Records for processing —
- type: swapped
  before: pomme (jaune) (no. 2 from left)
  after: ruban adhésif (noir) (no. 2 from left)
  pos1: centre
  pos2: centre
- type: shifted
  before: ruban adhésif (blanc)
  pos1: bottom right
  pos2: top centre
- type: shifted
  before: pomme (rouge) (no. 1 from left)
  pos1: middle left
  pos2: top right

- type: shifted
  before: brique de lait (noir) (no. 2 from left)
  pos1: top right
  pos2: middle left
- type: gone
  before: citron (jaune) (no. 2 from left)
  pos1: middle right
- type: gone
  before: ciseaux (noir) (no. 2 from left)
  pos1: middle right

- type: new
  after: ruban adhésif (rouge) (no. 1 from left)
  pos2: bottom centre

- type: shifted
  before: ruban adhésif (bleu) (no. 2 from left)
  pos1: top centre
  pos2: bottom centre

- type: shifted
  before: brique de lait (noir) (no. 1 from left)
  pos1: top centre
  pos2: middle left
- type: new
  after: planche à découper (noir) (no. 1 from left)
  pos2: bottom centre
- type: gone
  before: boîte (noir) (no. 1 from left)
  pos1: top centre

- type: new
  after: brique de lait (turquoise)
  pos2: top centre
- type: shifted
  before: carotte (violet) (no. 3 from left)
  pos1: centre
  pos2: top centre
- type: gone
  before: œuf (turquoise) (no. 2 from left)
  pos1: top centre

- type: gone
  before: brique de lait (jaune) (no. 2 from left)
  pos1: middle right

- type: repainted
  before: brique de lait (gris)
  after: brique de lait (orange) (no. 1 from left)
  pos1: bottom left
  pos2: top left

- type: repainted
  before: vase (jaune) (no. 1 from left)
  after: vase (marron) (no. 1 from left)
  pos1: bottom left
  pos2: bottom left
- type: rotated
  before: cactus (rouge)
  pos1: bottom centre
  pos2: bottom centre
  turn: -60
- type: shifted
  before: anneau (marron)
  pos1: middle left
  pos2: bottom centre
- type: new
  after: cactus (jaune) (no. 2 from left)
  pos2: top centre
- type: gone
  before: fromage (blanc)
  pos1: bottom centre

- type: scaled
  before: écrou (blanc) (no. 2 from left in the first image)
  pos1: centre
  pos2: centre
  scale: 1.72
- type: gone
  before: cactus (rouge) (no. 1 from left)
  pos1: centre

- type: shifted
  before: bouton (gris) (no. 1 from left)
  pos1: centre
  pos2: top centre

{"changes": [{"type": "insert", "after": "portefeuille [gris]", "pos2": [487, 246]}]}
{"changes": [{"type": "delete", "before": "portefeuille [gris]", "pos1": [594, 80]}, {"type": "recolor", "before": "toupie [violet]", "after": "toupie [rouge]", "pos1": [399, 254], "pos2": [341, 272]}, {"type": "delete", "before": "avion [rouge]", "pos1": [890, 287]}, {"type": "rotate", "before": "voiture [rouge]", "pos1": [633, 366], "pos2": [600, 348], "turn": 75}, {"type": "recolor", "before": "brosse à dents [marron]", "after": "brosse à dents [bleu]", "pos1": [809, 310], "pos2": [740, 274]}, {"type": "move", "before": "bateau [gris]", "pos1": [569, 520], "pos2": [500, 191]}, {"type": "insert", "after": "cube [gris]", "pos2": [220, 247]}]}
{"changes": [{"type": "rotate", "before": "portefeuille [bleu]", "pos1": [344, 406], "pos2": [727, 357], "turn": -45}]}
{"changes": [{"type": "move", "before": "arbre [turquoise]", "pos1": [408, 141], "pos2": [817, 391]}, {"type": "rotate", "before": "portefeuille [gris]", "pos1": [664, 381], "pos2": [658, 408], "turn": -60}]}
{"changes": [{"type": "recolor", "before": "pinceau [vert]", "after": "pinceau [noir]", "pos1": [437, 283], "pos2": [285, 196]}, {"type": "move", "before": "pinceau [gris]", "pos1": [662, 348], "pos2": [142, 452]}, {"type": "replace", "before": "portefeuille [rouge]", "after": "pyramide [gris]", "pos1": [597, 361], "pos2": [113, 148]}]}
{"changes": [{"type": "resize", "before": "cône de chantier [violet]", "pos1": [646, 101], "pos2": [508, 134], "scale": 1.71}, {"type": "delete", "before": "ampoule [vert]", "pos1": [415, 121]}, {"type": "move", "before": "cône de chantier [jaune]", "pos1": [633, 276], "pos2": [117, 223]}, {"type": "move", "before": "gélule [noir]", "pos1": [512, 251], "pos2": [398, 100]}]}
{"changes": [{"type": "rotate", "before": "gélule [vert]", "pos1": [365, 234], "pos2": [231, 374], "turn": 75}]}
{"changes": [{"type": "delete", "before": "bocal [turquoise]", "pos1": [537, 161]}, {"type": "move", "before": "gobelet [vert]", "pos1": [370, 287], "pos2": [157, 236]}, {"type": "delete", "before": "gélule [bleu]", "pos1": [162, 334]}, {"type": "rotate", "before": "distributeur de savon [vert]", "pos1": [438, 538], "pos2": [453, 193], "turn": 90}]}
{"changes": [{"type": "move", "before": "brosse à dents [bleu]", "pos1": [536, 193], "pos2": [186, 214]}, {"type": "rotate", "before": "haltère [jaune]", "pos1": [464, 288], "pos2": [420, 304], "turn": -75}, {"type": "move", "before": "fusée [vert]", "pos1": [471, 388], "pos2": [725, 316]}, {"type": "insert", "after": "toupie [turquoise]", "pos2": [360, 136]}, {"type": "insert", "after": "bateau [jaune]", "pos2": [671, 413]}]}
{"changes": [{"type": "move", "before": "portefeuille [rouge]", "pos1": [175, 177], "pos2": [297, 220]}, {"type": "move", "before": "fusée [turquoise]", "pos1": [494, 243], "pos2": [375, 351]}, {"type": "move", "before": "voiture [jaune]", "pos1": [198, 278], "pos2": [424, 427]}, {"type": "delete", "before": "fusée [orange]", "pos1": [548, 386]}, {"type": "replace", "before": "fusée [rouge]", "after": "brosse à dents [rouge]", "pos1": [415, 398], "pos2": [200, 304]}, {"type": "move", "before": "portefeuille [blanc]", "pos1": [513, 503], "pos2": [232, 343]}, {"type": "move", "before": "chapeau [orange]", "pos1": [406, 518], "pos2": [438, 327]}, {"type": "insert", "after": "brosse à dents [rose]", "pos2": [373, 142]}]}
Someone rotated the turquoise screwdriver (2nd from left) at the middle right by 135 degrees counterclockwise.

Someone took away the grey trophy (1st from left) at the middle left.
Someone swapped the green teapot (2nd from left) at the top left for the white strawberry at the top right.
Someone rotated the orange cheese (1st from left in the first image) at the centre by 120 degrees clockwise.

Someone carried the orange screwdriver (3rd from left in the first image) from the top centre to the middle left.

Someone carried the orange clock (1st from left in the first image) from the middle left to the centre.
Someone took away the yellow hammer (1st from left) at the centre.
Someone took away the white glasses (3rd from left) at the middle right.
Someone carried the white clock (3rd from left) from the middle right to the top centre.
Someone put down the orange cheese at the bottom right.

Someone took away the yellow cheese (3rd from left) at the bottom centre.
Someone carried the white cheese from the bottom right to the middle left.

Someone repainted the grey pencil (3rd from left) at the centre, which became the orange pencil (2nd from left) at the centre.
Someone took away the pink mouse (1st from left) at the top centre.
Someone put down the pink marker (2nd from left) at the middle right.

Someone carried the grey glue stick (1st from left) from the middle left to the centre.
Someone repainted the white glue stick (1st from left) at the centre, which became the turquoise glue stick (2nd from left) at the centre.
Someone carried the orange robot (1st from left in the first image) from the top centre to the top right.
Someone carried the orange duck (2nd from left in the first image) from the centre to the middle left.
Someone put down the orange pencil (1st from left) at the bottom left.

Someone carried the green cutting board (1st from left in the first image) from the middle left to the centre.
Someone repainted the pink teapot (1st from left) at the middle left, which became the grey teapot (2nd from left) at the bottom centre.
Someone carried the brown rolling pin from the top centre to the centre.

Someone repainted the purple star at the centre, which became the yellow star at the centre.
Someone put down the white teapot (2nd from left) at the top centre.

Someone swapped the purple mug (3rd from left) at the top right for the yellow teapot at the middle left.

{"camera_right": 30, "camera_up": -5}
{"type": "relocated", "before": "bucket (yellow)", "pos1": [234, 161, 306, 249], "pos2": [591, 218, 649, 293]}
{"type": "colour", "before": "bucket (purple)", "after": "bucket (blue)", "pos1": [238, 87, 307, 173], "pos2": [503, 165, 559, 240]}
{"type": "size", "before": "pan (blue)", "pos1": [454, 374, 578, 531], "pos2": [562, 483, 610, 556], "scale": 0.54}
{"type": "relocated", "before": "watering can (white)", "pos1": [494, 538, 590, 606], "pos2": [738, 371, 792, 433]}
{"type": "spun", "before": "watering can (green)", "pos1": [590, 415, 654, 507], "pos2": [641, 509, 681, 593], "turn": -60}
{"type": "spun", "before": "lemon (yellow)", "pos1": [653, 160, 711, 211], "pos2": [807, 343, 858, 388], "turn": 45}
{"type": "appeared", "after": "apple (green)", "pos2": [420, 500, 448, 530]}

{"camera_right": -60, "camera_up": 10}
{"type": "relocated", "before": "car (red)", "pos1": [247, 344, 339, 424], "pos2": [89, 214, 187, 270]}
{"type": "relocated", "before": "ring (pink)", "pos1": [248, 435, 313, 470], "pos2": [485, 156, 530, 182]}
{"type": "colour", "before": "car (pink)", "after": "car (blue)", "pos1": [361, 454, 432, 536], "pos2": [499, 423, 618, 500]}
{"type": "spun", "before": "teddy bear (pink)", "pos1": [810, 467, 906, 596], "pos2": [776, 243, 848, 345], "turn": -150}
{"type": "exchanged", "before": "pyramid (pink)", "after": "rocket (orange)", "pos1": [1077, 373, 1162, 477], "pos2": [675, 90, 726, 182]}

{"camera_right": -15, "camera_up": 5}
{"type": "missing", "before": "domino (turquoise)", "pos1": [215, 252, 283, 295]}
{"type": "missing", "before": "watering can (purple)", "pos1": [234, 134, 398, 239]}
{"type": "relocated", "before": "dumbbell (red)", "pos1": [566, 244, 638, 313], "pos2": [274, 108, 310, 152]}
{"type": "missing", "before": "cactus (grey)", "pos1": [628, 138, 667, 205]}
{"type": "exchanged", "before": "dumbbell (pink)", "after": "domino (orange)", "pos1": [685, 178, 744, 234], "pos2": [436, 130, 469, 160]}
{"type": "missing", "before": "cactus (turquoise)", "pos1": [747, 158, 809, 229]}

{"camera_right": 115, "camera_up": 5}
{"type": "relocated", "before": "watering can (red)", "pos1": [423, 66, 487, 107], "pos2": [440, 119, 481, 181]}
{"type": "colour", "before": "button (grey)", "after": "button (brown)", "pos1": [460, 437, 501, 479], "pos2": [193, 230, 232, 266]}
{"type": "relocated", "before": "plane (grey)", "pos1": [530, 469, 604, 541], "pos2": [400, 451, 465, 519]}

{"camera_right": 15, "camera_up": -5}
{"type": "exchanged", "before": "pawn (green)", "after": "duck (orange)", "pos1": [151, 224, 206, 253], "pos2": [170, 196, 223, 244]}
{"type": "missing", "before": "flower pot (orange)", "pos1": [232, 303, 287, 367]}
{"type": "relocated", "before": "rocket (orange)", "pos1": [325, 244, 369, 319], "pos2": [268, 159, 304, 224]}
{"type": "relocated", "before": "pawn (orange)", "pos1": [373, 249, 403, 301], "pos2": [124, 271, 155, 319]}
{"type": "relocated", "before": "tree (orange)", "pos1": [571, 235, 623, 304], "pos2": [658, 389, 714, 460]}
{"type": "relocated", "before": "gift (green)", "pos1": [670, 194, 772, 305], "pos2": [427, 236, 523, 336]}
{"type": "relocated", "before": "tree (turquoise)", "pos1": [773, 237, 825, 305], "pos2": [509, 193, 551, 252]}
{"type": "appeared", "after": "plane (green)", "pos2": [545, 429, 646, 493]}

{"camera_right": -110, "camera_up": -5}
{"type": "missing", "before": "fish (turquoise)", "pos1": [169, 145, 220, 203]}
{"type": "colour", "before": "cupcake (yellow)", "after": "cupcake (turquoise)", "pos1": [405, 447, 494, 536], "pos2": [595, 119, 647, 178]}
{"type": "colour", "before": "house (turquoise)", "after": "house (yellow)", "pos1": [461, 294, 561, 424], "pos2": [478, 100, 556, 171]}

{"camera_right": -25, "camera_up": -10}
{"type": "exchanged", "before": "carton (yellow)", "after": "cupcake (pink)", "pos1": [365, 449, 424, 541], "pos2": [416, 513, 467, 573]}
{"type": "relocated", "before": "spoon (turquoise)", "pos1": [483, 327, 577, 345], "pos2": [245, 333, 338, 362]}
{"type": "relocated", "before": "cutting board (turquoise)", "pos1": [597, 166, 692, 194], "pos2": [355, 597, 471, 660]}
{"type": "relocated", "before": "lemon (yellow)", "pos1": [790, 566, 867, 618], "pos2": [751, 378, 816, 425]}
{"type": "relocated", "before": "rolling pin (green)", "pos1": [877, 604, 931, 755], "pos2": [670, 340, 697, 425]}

Activity — Read each line of the material, and wherever the word "bucket" turns up, copy that line.

Expected output —
{"type": "relocated", "before": "bucket (yellow)", "pos1": [234, 161, 306, 249], "pos2": [591, 218, 649, 293]}
{"type": "colour", "before": "bucket (purple)", "after": "bucket (blue)", "pos1": [238, 87, 307, 173], "pos2": [503, 165, 559, 240]}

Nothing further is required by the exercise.